> **Required work**: The answer is a single number: the count of lines below in which the word "switch" appears.

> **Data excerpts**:
○ ○ ○ ○
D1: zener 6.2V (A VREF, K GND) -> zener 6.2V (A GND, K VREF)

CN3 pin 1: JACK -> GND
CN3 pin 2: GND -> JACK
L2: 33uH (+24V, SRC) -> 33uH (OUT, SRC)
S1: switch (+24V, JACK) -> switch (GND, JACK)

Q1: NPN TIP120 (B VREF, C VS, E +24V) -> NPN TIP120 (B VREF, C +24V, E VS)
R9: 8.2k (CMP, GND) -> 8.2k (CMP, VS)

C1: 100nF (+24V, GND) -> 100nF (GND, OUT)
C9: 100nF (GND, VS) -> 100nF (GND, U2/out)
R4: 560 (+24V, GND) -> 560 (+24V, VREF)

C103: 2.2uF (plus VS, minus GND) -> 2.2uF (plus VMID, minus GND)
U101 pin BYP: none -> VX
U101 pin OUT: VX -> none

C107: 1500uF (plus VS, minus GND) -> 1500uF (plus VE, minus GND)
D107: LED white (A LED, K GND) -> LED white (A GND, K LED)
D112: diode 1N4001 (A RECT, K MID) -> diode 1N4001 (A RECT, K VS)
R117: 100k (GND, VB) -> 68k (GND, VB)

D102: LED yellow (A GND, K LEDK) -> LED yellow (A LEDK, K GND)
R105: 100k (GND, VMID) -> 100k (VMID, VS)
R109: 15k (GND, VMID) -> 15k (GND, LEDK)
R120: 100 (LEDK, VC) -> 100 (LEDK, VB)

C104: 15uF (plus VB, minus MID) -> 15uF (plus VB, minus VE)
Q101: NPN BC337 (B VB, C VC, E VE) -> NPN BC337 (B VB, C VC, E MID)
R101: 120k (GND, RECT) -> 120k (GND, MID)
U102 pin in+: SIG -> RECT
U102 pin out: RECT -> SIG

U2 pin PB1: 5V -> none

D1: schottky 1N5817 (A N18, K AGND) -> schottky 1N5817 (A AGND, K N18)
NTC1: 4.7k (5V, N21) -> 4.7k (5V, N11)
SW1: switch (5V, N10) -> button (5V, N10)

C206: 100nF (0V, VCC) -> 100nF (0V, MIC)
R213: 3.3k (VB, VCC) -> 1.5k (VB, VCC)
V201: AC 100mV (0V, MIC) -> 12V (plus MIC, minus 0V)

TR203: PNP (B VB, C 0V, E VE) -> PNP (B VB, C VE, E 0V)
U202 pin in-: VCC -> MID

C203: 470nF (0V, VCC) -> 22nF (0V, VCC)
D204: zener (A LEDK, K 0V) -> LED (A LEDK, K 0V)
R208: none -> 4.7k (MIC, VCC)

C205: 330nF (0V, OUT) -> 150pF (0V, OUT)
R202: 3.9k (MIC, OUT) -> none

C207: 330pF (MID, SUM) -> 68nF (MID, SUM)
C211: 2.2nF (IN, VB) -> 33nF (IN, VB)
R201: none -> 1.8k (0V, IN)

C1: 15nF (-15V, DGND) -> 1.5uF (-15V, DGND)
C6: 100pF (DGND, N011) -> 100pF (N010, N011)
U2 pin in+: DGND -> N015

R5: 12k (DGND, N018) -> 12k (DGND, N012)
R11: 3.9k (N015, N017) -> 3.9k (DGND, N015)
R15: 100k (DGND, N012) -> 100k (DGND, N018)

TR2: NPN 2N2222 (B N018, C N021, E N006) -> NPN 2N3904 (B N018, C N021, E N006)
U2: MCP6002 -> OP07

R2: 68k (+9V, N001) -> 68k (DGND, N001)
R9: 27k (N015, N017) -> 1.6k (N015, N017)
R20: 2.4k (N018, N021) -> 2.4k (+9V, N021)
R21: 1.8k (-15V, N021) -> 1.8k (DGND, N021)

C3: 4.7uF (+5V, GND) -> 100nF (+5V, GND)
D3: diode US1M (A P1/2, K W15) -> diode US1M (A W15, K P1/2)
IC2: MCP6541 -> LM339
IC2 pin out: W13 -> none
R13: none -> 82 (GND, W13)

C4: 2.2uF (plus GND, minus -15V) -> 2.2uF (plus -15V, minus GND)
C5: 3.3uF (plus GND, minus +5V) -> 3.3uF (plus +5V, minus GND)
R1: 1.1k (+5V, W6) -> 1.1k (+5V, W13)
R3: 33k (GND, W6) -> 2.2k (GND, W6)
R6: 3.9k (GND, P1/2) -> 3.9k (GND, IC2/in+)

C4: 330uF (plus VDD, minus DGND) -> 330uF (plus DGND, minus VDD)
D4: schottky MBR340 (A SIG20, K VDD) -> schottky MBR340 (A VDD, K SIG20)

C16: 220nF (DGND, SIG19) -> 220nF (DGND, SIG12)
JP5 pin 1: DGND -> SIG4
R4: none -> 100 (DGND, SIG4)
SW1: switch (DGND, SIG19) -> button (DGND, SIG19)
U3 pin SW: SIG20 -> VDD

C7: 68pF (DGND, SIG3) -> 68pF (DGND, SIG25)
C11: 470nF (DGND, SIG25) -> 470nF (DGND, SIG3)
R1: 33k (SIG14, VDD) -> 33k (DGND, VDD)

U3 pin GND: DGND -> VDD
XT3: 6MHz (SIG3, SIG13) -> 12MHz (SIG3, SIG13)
○ ○ ○ ○
> **Result of this task**: 3